Task to carry out:
Reproduce the records precisely. Omit every picture.

Data supplied:

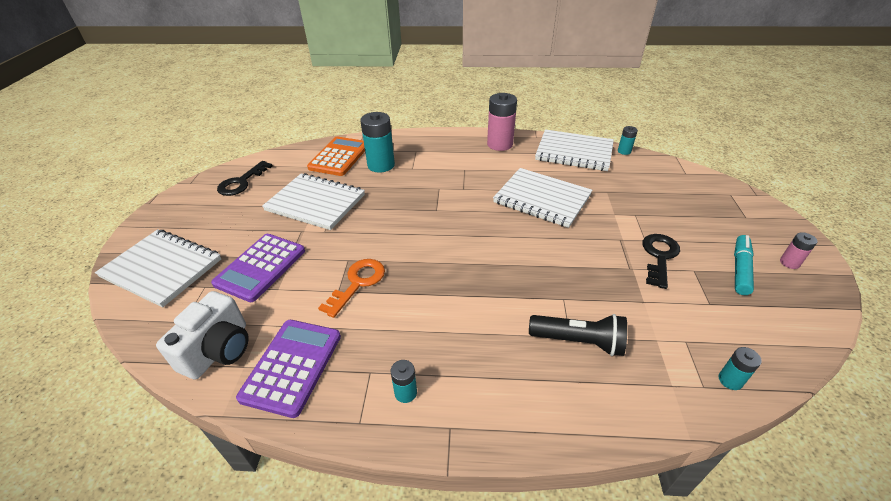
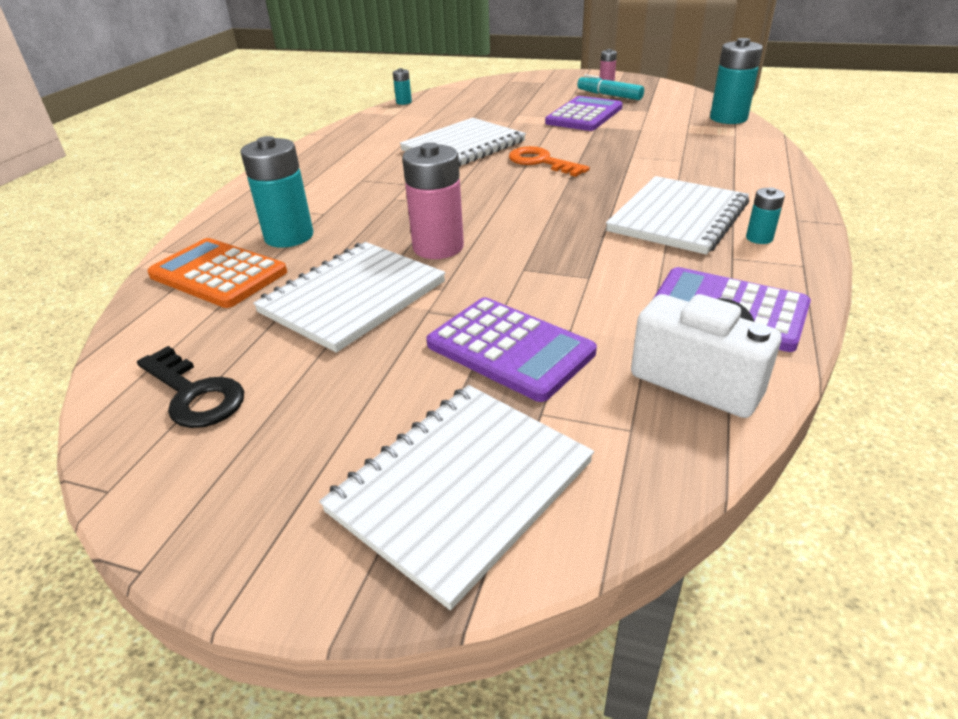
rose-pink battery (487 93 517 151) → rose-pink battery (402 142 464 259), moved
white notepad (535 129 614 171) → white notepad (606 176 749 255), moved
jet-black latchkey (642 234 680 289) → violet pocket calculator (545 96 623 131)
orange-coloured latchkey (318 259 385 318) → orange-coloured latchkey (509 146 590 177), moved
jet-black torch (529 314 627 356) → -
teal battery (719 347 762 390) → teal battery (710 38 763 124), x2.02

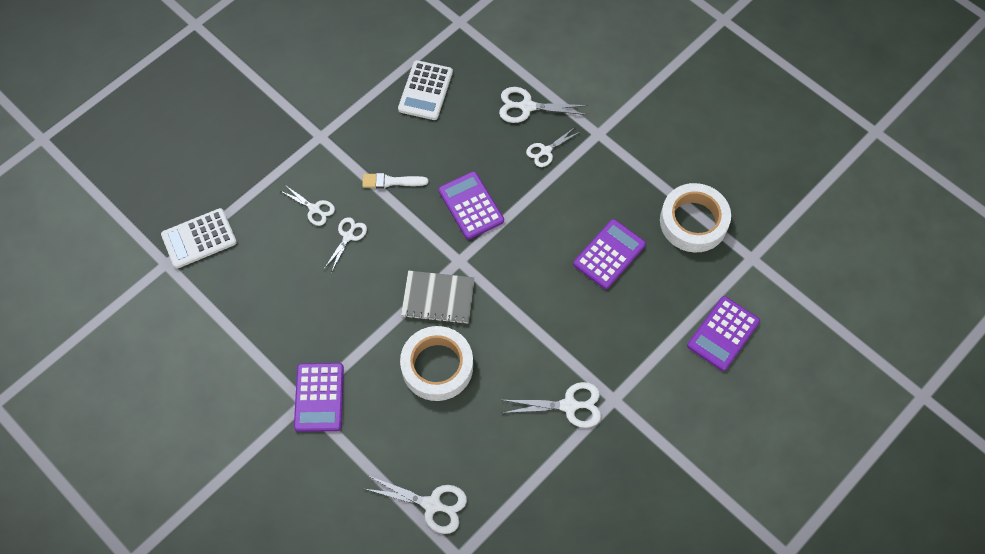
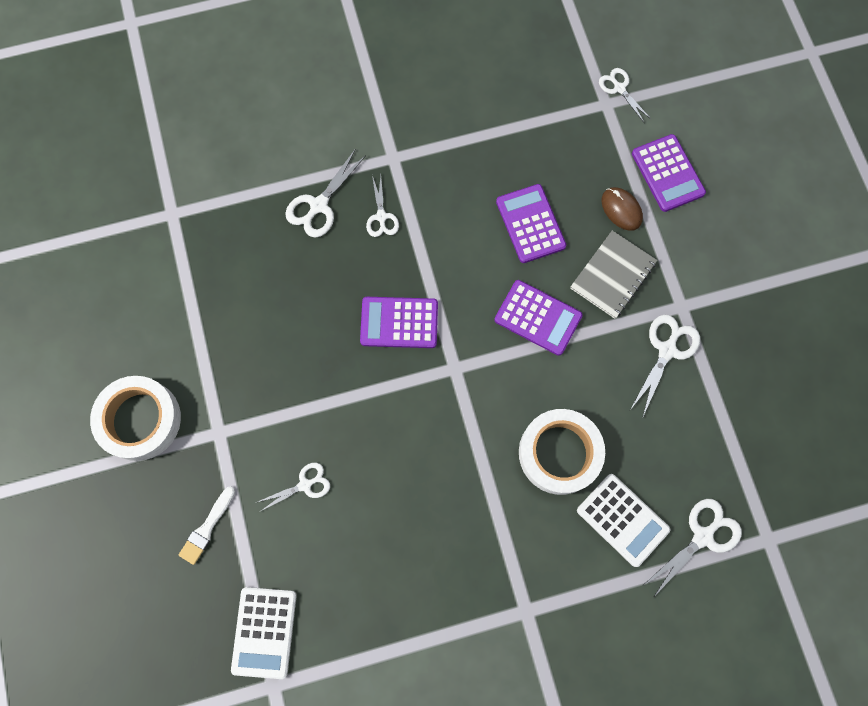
white pocket calculator (398 60 453 120) → white pocket calculator (577 474 670 567), moved
white paint brush (362 173 428 188) → white paint brush (179 487 235 565), moved
white tape (660 183 731 252) → white tape (90 376 181 461), moved
white shears (324 217 367 271) → white shears (599 68 651 122), moved
ash-grey notepad (401 271 475 324) → ash-grey notepad (570 231 657 319), moved
violet pocket calculator (294 363 344 432) → violet pocket calculator (494 280 583 356), moved
- → russet computer mouse (601 187 643 231)

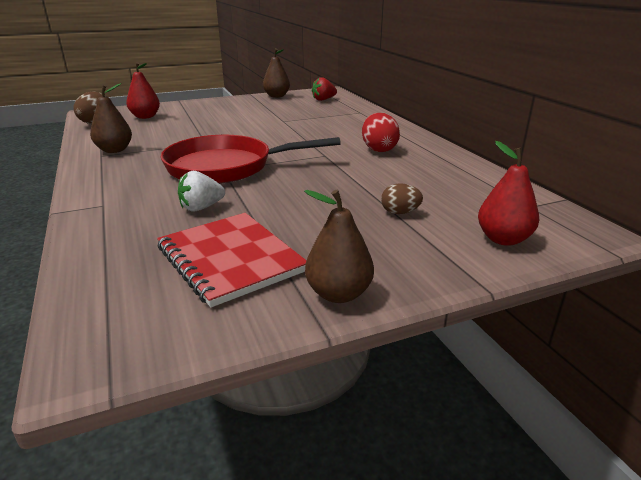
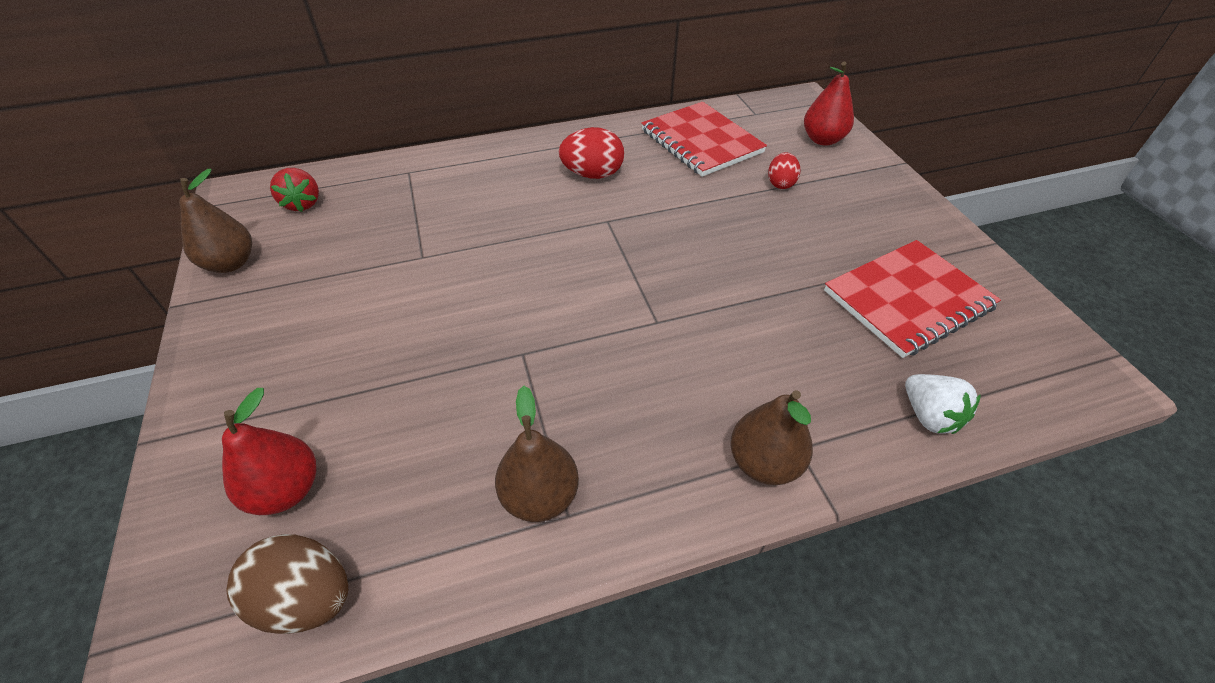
crimson pan (161 135 341 184) → -
white strawberry (178 171 225 212) → white strawberry (905 374 981 434), moved
russet toy egg (381 183 423 214) → crimson toy egg (768 152 800 189)
russet pear fruit (304 190 374 303) → russet pear fruit (730 390 813 485), moved
- → crimson notepad (641 102 767 177)

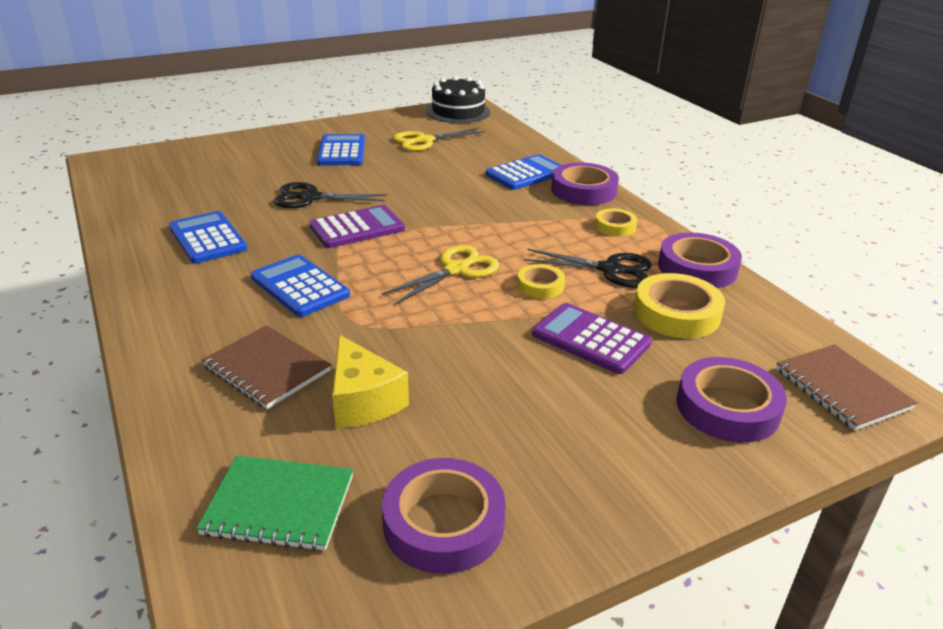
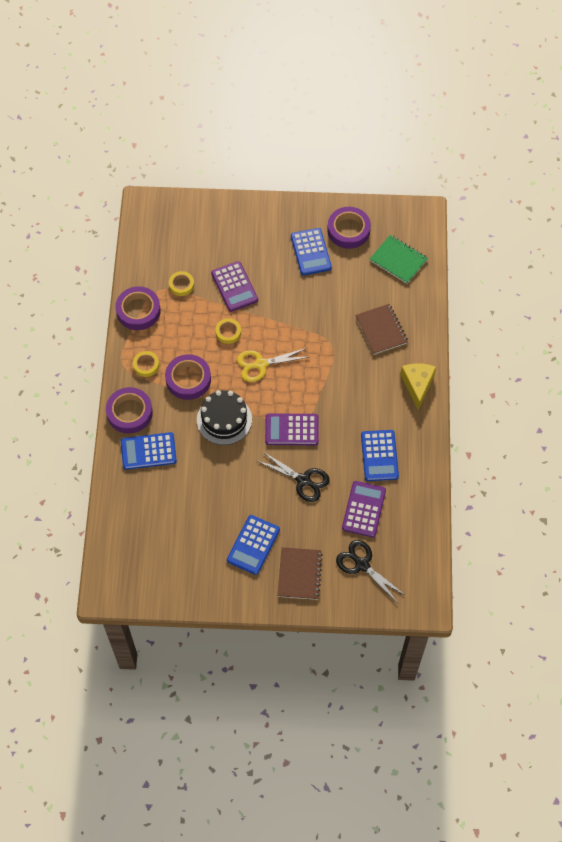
jet-black layer cake (426 76 490 123) → jet-black layer cake (197 390 252 445), moved
golden shears (393 128 485 151) → -
jet-black shears (524 249 652 288) → jet-black shears (336 540 406 602), moved
blue pocket calculator (251 255 350 317) → blue pocket calculator (291 228 332 276), moved
golden tape (634 273 725 338) → golden tape (169 271 194 296), x0.57
golden cheese (332 335 409 428) → golden cheese (400 363 436 410), moved
russet notepad (776 344 917 431) → russet notepad (278 547 323 600), moved
violet tape (676 357 787 443) → violet tape (165 354 211 400), moved
- → violet pocket calculator (342 481 386 538)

Response to this task:
rose-pink battery (487 93 517 151) → rose-pink battery (402 142 464 259), moved
white notepad (535 129 614 171) → white notepad (606 176 749 255), moved
jet-black latchkey (642 234 680 289) → violet pocket calculator (545 96 623 131)
orange-coloured latchkey (318 259 385 318) → orange-coloured latchkey (509 146 590 177), moved
jet-black torch (529 314 627 356) → -
teal battery (719 347 762 390) → teal battery (710 38 763 124), x2.02

white pocket calculator (398 60 453 120) → white pocket calculator (577 474 670 567), moved
white paint brush (362 173 428 188) → white paint brush (179 487 235 565), moved
white tape (660 183 731 252) → white tape (90 376 181 461), moved
white shears (324 217 367 271) → white shears (599 68 651 122), moved
ash-grey notepad (401 271 475 324) → ash-grey notepad (570 231 657 319), moved
violet pocket calculator (294 363 344 432) → violet pocket calculator (494 280 583 356), moved
- → russet computer mouse (601 187 643 231)

crimson pan (161 135 341 184) → -
white strawberry (178 171 225 212) → white strawberry (905 374 981 434), moved
russet toy egg (381 183 423 214) → crimson toy egg (768 152 800 189)
russet pear fruit (304 190 374 303) → russet pear fruit (730 390 813 485), moved
- → crimson notepad (641 102 767 177)

jet-black layer cake (426 76 490 123) → jet-black layer cake (197 390 252 445), moved
golden shears (393 128 485 151) → -
jet-black shears (524 249 652 288) → jet-black shears (336 540 406 602), moved
blue pocket calculator (251 255 350 317) → blue pocket calculator (291 228 332 276), moved
golden tape (634 273 725 338) → golden tape (169 271 194 296), x0.57
golden cheese (332 335 409 428) → golden cheese (400 363 436 410), moved
russet notepad (776 344 917 431) → russet notepad (278 547 323 600), moved
violet tape (676 357 787 443) → violet tape (165 354 211 400), moved
- → violet pocket calculator (342 481 386 538)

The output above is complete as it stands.